* START DATA SUPPLIED *

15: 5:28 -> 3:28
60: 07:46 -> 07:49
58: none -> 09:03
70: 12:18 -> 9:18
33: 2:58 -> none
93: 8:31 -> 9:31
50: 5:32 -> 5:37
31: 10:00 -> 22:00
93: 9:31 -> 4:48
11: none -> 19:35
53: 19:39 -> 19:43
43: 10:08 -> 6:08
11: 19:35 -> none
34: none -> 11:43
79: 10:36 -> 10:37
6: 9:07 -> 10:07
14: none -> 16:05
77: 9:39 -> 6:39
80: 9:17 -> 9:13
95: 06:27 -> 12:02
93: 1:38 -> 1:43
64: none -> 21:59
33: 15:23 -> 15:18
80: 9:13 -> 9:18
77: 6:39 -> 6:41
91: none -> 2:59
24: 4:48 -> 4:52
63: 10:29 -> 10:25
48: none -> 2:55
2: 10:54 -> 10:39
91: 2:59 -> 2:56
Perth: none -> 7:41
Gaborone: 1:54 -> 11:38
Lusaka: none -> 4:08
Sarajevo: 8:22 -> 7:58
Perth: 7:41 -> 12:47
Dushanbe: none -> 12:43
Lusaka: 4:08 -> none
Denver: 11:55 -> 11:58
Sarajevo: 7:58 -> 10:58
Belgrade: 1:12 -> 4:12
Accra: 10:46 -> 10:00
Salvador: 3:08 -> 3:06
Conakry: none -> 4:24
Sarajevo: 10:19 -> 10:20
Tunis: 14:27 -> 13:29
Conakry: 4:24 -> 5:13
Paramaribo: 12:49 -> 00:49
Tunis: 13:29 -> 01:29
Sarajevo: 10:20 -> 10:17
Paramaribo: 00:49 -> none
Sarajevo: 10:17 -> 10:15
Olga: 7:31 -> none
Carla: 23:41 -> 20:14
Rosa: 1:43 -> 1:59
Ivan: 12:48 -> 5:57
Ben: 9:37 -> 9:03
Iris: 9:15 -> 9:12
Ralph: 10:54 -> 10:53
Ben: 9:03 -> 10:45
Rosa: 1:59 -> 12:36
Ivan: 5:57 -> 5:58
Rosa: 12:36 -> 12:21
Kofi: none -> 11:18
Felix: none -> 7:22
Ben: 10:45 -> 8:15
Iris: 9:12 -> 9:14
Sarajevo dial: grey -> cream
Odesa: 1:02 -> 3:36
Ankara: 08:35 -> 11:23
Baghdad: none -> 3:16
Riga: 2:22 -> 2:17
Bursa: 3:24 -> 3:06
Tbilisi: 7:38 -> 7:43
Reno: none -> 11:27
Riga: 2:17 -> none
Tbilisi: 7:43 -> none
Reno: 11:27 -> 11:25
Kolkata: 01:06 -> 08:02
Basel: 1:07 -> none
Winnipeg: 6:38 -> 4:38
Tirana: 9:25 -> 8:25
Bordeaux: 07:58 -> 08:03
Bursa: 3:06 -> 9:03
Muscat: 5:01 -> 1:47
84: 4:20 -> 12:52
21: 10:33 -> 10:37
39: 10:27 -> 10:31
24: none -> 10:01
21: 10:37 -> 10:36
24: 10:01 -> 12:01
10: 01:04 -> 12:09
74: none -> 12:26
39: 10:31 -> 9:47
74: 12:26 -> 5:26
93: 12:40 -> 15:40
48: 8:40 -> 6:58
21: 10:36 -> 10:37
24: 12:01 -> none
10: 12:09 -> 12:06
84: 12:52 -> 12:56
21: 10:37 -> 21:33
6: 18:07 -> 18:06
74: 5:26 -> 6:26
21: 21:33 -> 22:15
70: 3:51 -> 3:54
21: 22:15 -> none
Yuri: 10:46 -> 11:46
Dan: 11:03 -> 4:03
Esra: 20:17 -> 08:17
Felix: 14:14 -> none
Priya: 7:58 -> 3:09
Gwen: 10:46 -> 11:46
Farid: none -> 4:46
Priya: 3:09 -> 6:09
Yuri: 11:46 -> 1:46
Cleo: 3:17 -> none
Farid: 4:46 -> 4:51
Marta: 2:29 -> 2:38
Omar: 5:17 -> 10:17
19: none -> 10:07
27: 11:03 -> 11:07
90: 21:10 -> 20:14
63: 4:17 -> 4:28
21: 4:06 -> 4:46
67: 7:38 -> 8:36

* END DATA SUPPLIED *

INSTRUCTIONS TO FOLLOW
Can you echo every line of the material above without changing anything?

CORRECT OUTPUT
15: 5:28 -> 3:28
60: 07:46 -> 07:49
58: none -> 09:03
70: 12:18 -> 9:18
33: 2:58 -> none
93: 8:31 -> 9:31
50: 5:32 -> 5:37
31: 10:00 -> 22:00
93: 9:31 -> 4:48
11: none -> 19:35
53: 19:39 -> 19:43
43: 10:08 -> 6:08
11: 19:35 -> none
34: none -> 11:43
79: 10:36 -> 10:37
6: 9:07 -> 10:07
14: none -> 16:05
77: 9:39 -> 6:39
80: 9:17 -> 9:13
95: 06:27 -> 12:02
93: 1:38 -> 1:43
64: none -> 21:59
33: 15:23 -> 15:18
80: 9:13 -> 9:18
77: 6:39 -> 6:41
91: none -> 2:59
24: 4:48 -> 4:52
63: 10:29 -> 10:25
48: none -> 2:55
2: 10:54 -> 10:39
91: 2:59 -> 2:56
Perth: none -> 7:41
Gaborone: 1:54 -> 11:38
Lusaka: none -> 4:08
Sarajevo: 8:22 -> 7:58
Perth: 7:41 -> 12:47
Dushanbe: none -> 12:43
Lusaka: 4:08 -> none
Denver: 11:55 -> 11:58
Sarajevo: 7:58 -> 10:58
Belgrade: 1:12 -> 4:12
Accra: 10:46 -> 10:00
Salvador: 3:08 -> 3:06
Conakry: none -> 4:24
Sarajevo: 10:19 -> 10:20
Tunis: 14:27 -> 13:29
Conakry: 4:24 -> 5:13
Paramaribo: 12:49 -> 00:49
Tunis: 13:29 -> 01:29
Sarajevo: 10:20 -> 10:17
Paramaribo: 00:49 -> none
Sarajevo: 10:17 -> 10:15
Olga: 7:31 -> none
Carla: 23:41 -> 20:14
Rosa: 1:43 -> 1:59
Ivan: 12:48 -> 5:57
Ben: 9:37 -> 9:03
Iris: 9:15 -> 9:12
Ralph: 10:54 -> 10:53
Ben: 9:03 -> 10:45
Rosa: 1:59 -> 12:36
Ivan: 5:57 -> 5:58
Rosa: 12:36 -> 12:21
Kofi: none -> 11:18
Felix: none -> 7:22
Ben: 10:45 -> 8:15
Iris: 9:12 -> 9:14
Sarajevo dial: grey -> cream
Odesa: 1:02 -> 3:36
Ankara: 08:35 -> 11:23
Baghdad: none -> 3:16
Riga: 2:22 -> 2:17
Bursa: 3:24 -> 3:06
Tbilisi: 7:38 -> 7:43
Reno: none -> 11:27
Riga: 2:17 -> none
Tbilisi: 7:43 -> none
Reno: 11:27 -> 11:25
Kolkata: 01:06 -> 08:02
Basel: 1:07 -> none
Winnipeg: 6:38 -> 4:38
Tirana: 9:25 -> 8:25
Bordeaux: 07:58 -> 08:03
Bursa: 3:06 -> 9:03
Muscat: 5:01 -> 1:47
84: 4:20 -> 12:52
21: 10:33 -> 10:37
39: 10:27 -> 10:31
24: none -> 10:01
21: 10:37 -> 10:36
24: 10:01 -> 12:01
10: 01:04 -> 12:09
74: none -> 12:26
39: 10:31 -> 9:47
74: 12:26 -> 5:26
93: 12:40 -> 15:40
48: 8:40 -> 6:58
21: 10:36 -> 10:37
24: 12:01 -> none
10: 12:09 -> 12:06
84: 12:52 -> 12:56
21: 10:37 -> 21:33
6: 18:07 -> 18:06
74: 5:26 -> 6:26
21: 21:33 -> 22:15
70: 3:51 -> 3:54
21: 22:15 -> none
Yuri: 10:46 -> 11:46
Dan: 11:03 -> 4:03
Esra: 20:17 -> 08:17
Felix: 14:14 -> none
Priya: 7:58 -> 3:09
Gwen: 10:46 -> 11:46
Farid: none -> 4:46
Priya: 3:09 -> 6:09
Yuri: 11:46 -> 1:46
Cleo: 3:17 -> none
Farid: 4:46 -> 4:51
Marta: 2:29 -> 2:38
Omar: 5:17 -> 10:17
19: none -> 10:07
27: 11:03 -> 11:07
90: 21:10 -> 20:14
63: 4:17 -> 4:28
21: 4:06 -> 4:46
67: 7:38 -> 8:36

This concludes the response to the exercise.